## AVAILABLE DATA:
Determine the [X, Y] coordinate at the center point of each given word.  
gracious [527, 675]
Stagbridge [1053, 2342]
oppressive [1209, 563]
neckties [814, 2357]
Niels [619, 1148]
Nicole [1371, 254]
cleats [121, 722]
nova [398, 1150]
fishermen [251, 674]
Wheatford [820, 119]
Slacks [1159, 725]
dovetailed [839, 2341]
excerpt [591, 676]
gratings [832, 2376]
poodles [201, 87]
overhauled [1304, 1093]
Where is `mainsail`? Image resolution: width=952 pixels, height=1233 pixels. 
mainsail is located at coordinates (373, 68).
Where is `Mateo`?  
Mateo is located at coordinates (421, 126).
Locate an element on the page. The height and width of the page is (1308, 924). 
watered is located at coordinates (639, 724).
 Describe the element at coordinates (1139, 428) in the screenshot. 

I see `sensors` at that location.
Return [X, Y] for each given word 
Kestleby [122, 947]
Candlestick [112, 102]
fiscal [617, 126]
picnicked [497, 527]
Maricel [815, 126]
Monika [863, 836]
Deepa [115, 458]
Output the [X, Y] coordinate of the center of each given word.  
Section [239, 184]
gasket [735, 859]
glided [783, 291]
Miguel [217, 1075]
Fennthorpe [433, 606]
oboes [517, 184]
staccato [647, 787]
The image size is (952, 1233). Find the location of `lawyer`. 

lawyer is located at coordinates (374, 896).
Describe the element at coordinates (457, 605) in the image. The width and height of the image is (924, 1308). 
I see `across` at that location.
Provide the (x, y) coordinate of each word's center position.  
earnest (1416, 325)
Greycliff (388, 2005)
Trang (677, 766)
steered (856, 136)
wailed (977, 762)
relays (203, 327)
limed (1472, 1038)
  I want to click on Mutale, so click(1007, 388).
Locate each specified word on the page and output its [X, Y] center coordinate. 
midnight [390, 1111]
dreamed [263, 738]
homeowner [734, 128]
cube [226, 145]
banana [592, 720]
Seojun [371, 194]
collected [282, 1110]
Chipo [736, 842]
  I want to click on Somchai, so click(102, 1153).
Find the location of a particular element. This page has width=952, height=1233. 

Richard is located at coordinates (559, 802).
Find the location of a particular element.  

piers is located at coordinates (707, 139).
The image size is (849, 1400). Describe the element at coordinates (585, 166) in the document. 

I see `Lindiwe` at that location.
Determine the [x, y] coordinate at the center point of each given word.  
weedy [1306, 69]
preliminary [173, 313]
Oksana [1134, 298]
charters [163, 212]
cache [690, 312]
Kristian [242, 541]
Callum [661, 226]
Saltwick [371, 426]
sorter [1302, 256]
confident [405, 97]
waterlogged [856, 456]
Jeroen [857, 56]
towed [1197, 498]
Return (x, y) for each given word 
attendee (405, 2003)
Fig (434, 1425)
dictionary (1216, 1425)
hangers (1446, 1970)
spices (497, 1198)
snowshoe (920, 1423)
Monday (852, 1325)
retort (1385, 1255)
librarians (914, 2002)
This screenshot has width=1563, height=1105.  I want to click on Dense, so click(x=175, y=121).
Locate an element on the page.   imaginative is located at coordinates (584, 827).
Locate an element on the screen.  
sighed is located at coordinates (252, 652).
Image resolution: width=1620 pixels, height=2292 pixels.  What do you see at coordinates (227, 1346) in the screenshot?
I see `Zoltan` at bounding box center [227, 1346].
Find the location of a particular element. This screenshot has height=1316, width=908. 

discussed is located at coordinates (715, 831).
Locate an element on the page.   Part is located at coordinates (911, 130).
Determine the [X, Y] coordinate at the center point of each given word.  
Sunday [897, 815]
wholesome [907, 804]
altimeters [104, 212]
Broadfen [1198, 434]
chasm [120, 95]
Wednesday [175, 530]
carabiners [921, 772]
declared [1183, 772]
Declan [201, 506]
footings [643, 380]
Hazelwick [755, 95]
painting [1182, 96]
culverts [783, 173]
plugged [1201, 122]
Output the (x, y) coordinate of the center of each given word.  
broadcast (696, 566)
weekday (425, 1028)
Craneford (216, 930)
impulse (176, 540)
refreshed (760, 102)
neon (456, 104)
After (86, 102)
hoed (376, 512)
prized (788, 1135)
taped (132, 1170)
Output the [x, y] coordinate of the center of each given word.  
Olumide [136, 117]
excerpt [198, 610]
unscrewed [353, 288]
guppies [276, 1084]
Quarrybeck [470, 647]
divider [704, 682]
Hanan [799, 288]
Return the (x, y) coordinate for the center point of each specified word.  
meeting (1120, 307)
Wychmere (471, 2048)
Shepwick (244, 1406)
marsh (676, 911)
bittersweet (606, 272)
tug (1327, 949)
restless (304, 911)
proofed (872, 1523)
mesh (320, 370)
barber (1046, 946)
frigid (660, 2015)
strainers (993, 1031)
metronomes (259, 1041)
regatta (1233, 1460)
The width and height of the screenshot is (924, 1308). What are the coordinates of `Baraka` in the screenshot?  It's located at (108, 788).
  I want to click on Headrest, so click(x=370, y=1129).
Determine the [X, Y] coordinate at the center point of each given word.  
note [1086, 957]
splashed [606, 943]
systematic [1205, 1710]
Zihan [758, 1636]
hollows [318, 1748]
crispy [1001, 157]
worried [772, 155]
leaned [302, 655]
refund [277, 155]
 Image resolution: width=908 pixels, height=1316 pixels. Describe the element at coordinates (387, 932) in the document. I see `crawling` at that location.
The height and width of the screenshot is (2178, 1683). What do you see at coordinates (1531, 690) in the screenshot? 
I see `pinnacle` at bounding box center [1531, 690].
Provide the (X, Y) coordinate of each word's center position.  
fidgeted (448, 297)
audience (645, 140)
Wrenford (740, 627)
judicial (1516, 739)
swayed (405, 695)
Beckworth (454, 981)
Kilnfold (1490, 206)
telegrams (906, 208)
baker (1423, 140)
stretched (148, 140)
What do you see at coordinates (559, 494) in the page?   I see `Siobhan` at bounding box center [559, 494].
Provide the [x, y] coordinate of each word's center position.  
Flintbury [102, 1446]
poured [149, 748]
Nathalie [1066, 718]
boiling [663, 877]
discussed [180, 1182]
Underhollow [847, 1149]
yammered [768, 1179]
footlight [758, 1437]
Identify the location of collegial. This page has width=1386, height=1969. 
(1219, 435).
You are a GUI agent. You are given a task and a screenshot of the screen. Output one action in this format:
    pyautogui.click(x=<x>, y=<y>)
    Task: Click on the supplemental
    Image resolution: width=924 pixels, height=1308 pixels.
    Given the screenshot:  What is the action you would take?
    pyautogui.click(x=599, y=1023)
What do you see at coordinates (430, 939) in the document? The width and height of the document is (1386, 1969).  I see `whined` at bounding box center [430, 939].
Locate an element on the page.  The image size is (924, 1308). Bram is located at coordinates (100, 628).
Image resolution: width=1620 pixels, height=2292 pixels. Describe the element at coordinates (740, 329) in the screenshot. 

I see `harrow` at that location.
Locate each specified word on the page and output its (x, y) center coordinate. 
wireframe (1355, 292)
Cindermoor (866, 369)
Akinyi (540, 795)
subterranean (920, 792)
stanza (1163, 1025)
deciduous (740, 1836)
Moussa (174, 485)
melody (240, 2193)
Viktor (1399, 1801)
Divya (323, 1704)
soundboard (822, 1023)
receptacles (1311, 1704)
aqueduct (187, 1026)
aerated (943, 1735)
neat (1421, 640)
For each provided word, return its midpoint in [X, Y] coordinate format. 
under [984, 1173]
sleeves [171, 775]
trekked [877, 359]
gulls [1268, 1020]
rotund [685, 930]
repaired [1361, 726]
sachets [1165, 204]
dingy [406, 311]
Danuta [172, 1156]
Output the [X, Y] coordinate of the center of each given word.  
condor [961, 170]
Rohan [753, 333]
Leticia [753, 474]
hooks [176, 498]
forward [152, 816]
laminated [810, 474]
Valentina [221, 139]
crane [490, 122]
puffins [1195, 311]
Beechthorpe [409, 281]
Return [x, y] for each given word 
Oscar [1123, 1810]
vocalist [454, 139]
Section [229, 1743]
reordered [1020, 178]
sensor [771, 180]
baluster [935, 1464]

## BRIEF:
Render the lines above as a numbered list, from the first line through the line containing "nova [398, 1150]", inclusive, and leave out any blank lines.

## ANSWER TO THIS PROBLEM:
1. Determine the [X, Y] coordinate at the center point of each given word.  
2. gracious [527, 675]
3. Stagbridge [1053, 2342]
4. oppressive [1209, 563]
5. neckties [814, 2357]
6. Niels [619, 1148]
7. Nicole [1371, 254]
8. cleats [121, 722]
9. nova [398, 1150]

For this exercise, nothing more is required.